Records provided:
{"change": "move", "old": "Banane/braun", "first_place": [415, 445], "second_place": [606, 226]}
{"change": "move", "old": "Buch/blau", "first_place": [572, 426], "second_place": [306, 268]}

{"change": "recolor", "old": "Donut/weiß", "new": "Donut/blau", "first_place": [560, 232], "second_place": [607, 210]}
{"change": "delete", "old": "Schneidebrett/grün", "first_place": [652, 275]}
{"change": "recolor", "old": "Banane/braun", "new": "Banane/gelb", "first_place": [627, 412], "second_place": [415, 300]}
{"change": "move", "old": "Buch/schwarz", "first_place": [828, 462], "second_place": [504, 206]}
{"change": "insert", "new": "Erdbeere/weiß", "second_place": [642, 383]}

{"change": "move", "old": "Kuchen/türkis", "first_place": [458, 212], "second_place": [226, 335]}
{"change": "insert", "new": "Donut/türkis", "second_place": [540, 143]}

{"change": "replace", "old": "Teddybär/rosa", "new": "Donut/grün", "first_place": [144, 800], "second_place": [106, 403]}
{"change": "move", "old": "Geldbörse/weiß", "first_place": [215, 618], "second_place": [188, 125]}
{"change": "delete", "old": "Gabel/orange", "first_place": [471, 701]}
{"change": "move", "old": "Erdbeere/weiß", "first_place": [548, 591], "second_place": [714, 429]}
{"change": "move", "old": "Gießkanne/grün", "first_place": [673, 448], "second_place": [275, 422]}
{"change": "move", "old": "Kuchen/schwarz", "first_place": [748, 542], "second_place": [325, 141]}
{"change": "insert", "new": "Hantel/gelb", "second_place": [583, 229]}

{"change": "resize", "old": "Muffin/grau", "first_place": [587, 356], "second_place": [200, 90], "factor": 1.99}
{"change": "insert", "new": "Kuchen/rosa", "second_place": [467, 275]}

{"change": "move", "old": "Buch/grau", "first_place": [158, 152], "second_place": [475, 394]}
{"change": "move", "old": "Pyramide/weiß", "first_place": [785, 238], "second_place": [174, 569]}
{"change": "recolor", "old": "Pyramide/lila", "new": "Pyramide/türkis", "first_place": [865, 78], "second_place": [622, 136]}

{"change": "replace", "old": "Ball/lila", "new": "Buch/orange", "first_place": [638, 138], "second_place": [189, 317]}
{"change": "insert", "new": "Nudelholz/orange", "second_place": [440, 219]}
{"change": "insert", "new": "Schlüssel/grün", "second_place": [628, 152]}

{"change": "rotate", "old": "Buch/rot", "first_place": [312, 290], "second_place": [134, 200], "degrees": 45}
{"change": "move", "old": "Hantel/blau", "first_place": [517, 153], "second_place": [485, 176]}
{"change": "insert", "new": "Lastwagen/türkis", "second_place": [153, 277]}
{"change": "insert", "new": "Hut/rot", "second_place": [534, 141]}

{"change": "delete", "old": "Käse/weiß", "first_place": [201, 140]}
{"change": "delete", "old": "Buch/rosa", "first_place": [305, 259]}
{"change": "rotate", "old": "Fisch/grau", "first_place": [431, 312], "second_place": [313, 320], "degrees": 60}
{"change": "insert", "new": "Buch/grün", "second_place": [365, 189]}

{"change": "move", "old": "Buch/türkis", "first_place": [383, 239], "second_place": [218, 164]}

Work instructions:
The full set of records is to be written out once more, word for word.

Response area:
{"change": "move", "old": "Banane/braun", "first_place": [415, 445], "second_place": [606, 226]}
{"change": "move", "old": "Buch/blau", "first_place": [572, 426], "second_place": [306, 268]}

{"change": "recolor", "old": "Donut/weiß", "new": "Donut/blau", "first_place": [560, 232], "second_place": [607, 210]}
{"change": "delete", "old": "Schneidebrett/grün", "first_place": [652, 275]}
{"change": "recolor", "old": "Banane/braun", "new": "Banane/gelb", "first_place": [627, 412], "second_place": [415, 300]}
{"change": "move", "old": "Buch/schwarz", "first_place": [828, 462], "second_place": [504, 206]}
{"change": "insert", "new": "Erdbeere/weiß", "second_place": [642, 383]}

{"change": "move", "old": "Kuchen/türkis", "first_place": [458, 212], "second_place": [226, 335]}
{"change": "insert", "new": "Donut/türkis", "second_place": [540, 143]}

{"change": "replace", "old": "Teddybär/rosa", "new": "Donut/grün", "first_place": [144, 800], "second_place": [106, 403]}
{"change": "move", "old": "Geldbörse/weiß", "first_place": [215, 618], "second_place": [188, 125]}
{"change": "delete", "old": "Gabel/orange", "first_place": [471, 701]}
{"change": "move", "old": "Erdbeere/weiß", "first_place": [548, 591], "second_place": [714, 429]}
{"change": "move", "old": "Gießkanne/grün", "first_place": [673, 448], "second_place": [275, 422]}
{"change": "move", "old": "Kuchen/schwarz", "first_place": [748, 542], "second_place": [325, 141]}
{"change": "insert", "new": "Hantel/gelb", "second_place": [583, 229]}

{"change": "resize", "old": "Muffin/grau", "first_place": [587, 356], "second_place": [200, 90], "factor": 1.99}
{"change": "insert", "new": "Kuchen/rosa", "second_place": [467, 275]}

{"change": "move", "old": "Buch/grau", "first_place": [158, 152], "second_place": [475, 394]}
{"change": "move", "old": "Pyramide/weiß", "first_place": [785, 238], "second_place": [174, 569]}
{"change": "recolor", "old": "Pyramide/lila", "new": "Pyramide/türkis", "first_place": [865, 78], "second_place": [622, 136]}

{"change": "replace", "old": "Ball/lila", "new": "Buch/orange", "first_place": [638, 138], "second_place": [189, 317]}
{"change": "insert", "new": "Nudelholz/orange", "second_place": [440, 219]}
{"change": "insert", "new": "Schlüssel/grün", "second_place": [628, 152]}

{"change": "rotate", "old": "Buch/rot", "first_place": [312, 290], "second_place": [134, 200], "degrees": 45}
{"change": "move", "old": "Hantel/blau", "first_place": [517, 153], "second_place": [485, 176]}
{"change": "insert", "new": "Lastwagen/türkis", "second_place": [153, 277]}
{"change": "insert", "new": "Hut/rot", "second_place": [534, 141]}

{"change": "delete", "old": "Käse/weiß", "first_place": [201, 140]}
{"change": "delete", "old": "Buch/rosa", "first_place": [305, 259]}
{"change": "rotate", "old": "Fisch/grau", "first_place": [431, 312], "second_place": [313, 320], "degrees": 60}
{"change": "insert", "new": "Buch/grün", "second_place": [365, 189]}

{"change": "move", "old": "Buch/türkis", "first_place": [383, 239], "second_place": [218, 164]}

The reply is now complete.